_ACTIVITY_.
Set down every record below exactly as it stands, minus the pictures.

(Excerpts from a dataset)
= Beginning of Section =

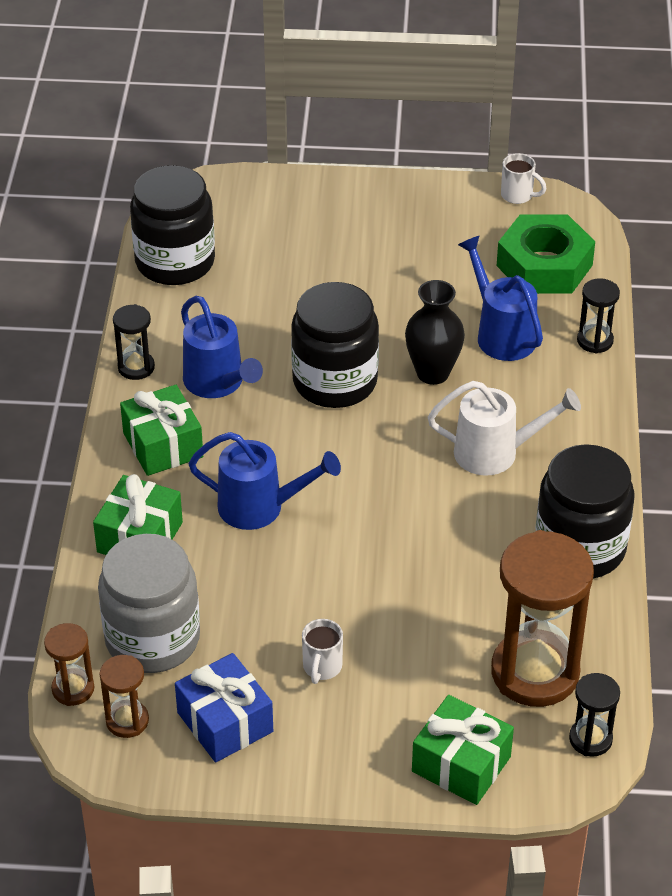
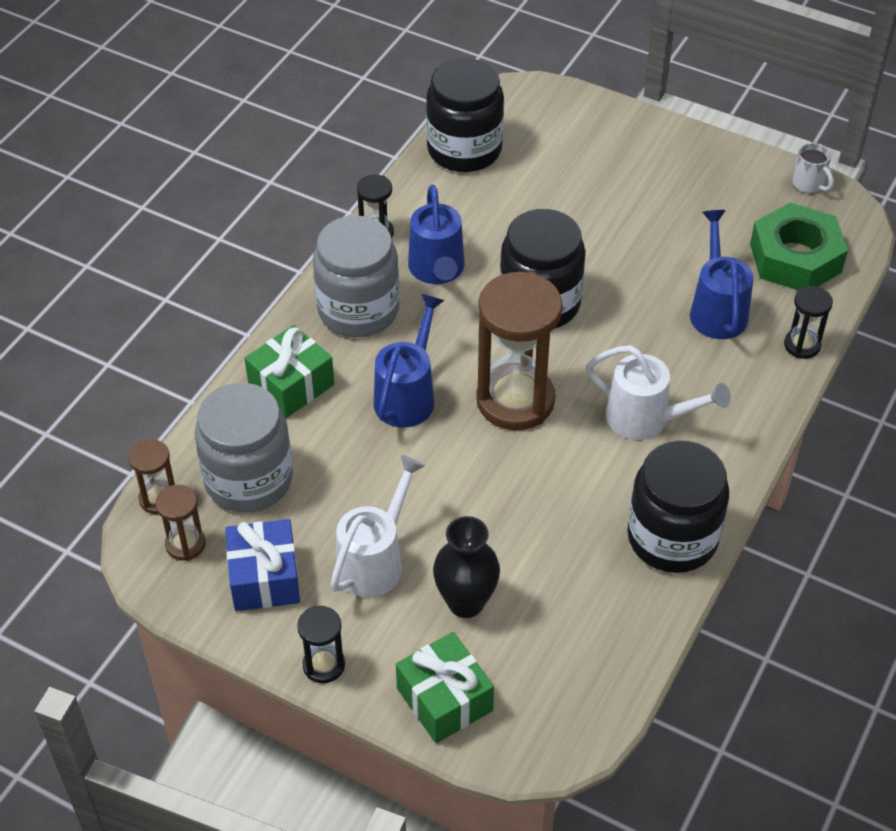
camera: 25 degrees right, 5 degrees up
green gift [120,385,203,476] -> grey jar [313,215,399,337]
blue watering can [188,432,341,530] -> blue watering can turned 105 degrees counterclockwise [374,294,445,428]
white mug [302,619,343,684] -> white watering can [331,455,425,598]
black vase [405,280,465,385] -> black vase moved to [433,516,500,618]
brown hourglass [491,530,594,707] -> brown hourglass moved to [476,272,563,430]
black hourglass [569,673,620,756] -> black hourglass moved to [297,606,345,683]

= End of Section =

_OUTPUT_.
camera: 25 degrees right, 5 degrees up
green gift [120,385,203,476] -> grey jar [313,215,399,337]
blue watering can [188,432,341,530] -> blue watering can turned 105 degrees counterclockwise [374,294,445,428]
white mug [302,619,343,684] -> white watering can [331,455,425,598]
black vase [405,280,465,385] -> black vase moved to [433,516,500,618]
brown hourglass [491,530,594,707] -> brown hourglass moved to [476,272,563,430]
black hourglass [569,673,620,756] -> black hourglass moved to [297,606,345,683]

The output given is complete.